• _TO DO_
In the entries below, find the line with "C7: 150nF (COM, IC1/in-)" and the line with "P8 pin 2: COM -> VCC"; give again those lines and every line between them, exactly.

• _GIVEN INFORMATION_
━━━

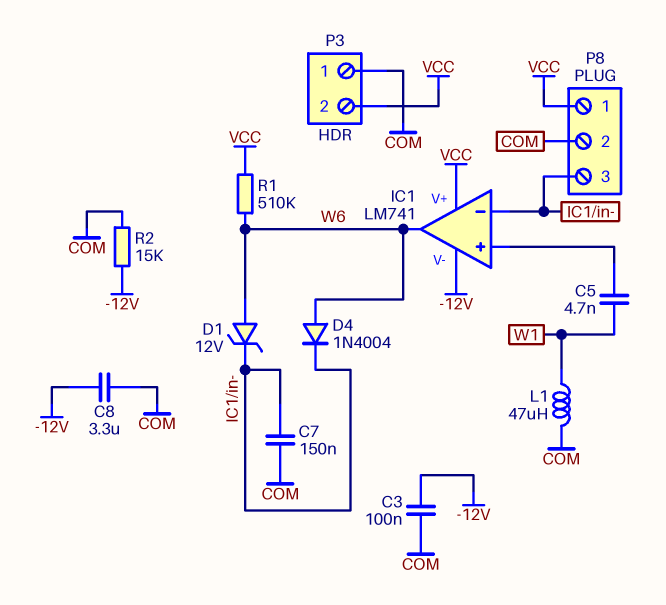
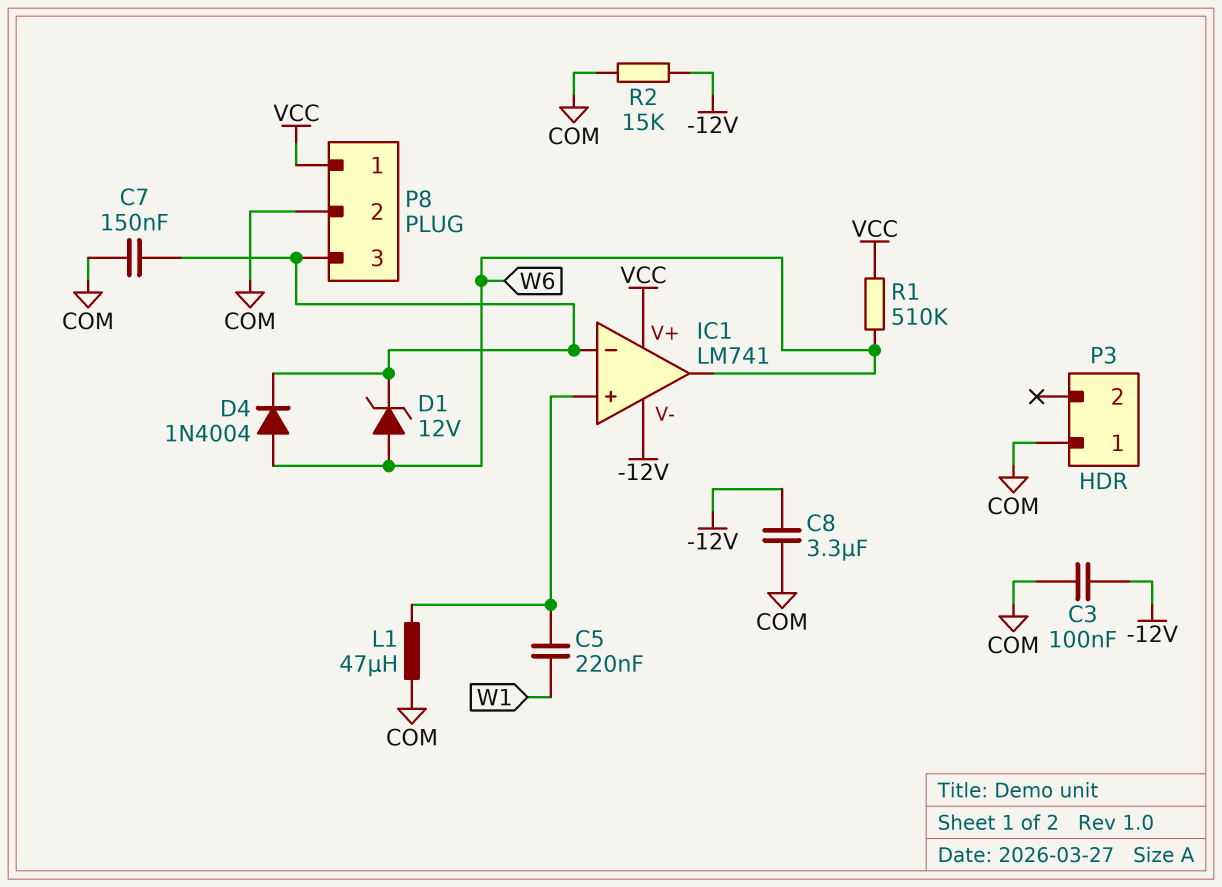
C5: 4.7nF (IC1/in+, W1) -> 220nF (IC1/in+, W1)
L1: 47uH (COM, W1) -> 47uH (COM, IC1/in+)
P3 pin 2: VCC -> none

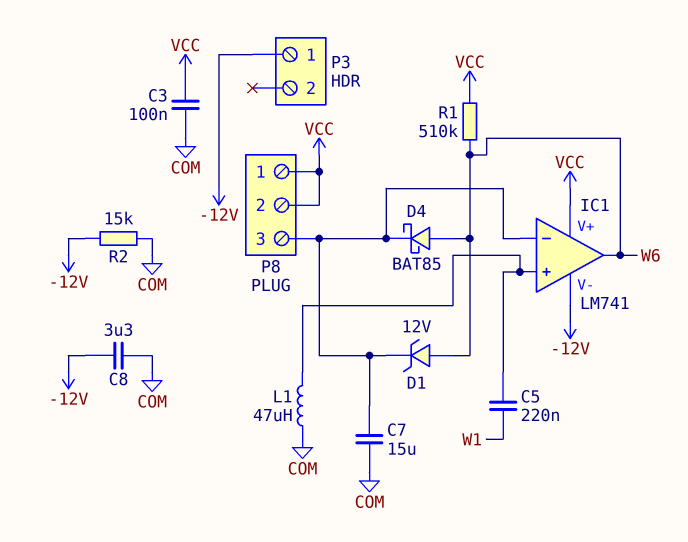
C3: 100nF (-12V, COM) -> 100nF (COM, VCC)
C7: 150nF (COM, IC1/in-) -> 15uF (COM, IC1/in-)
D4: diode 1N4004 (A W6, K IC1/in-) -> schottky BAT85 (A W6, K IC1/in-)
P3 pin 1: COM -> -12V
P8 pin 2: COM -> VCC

━━━

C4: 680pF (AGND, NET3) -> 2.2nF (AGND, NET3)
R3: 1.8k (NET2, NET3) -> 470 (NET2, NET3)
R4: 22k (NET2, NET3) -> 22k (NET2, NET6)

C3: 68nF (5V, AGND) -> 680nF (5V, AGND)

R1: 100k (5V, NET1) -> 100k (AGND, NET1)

━━━

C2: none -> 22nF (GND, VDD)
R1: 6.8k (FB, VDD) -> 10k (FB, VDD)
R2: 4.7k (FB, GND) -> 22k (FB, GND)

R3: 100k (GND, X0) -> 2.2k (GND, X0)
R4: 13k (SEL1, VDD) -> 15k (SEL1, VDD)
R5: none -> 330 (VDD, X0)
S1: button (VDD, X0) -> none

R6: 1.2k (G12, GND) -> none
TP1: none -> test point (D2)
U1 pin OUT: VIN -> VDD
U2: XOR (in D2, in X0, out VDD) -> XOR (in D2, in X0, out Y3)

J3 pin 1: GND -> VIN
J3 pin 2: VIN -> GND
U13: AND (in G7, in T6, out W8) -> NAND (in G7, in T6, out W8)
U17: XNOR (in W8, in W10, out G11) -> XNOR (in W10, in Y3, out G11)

━━━

• _WRITTEN RESPONSE_
C7: 150nF (COM, IC1/in-) -> 15uF (COM, IC1/in-)
D4: diode 1N4004 (A W6, K IC1/in-) -> schottky BAT85 (A W6, K IC1/in-)
P3 pin 1: COM -> -12V
P8 pin 2: COM -> VCC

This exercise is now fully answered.